ABOUT THIS TASK
Go through the data and tally the lines that include "none". The reply is that number alone.

MATERIAL FOR THIS TASK
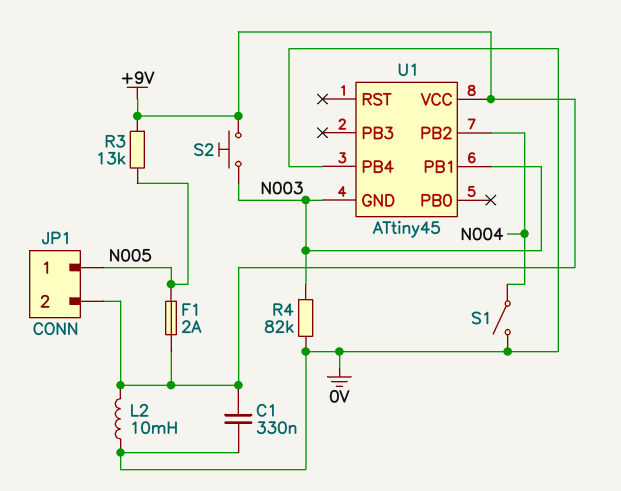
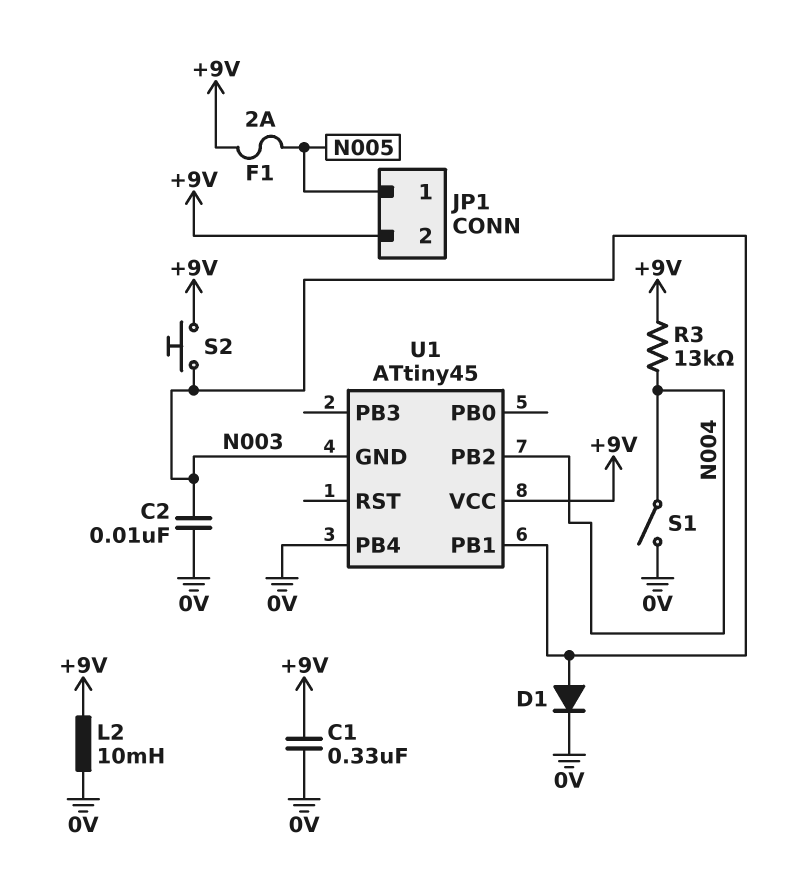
C2: none -> 10nF (0V, N003)
D1: none -> diode (A N003, K 0V)
R3: 13k (+9V, N005) -> 13k (+9V, N004)
R4: 82k (0V, N003) -> none

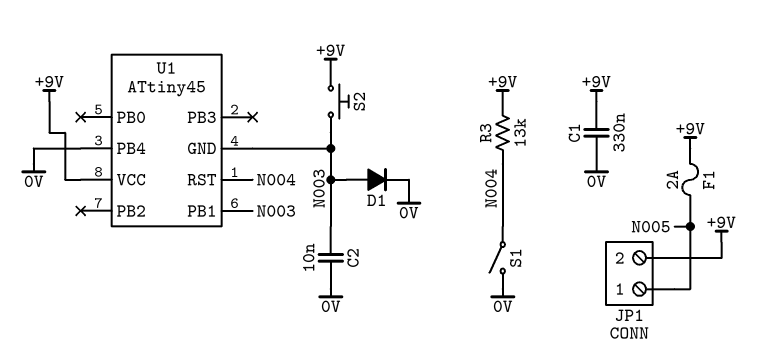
L2: 10mH (+9V, 0V) -> none
U1 pin PB2: N004 -> none
U1 pin RST: none -> N004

ANSWER BOX
6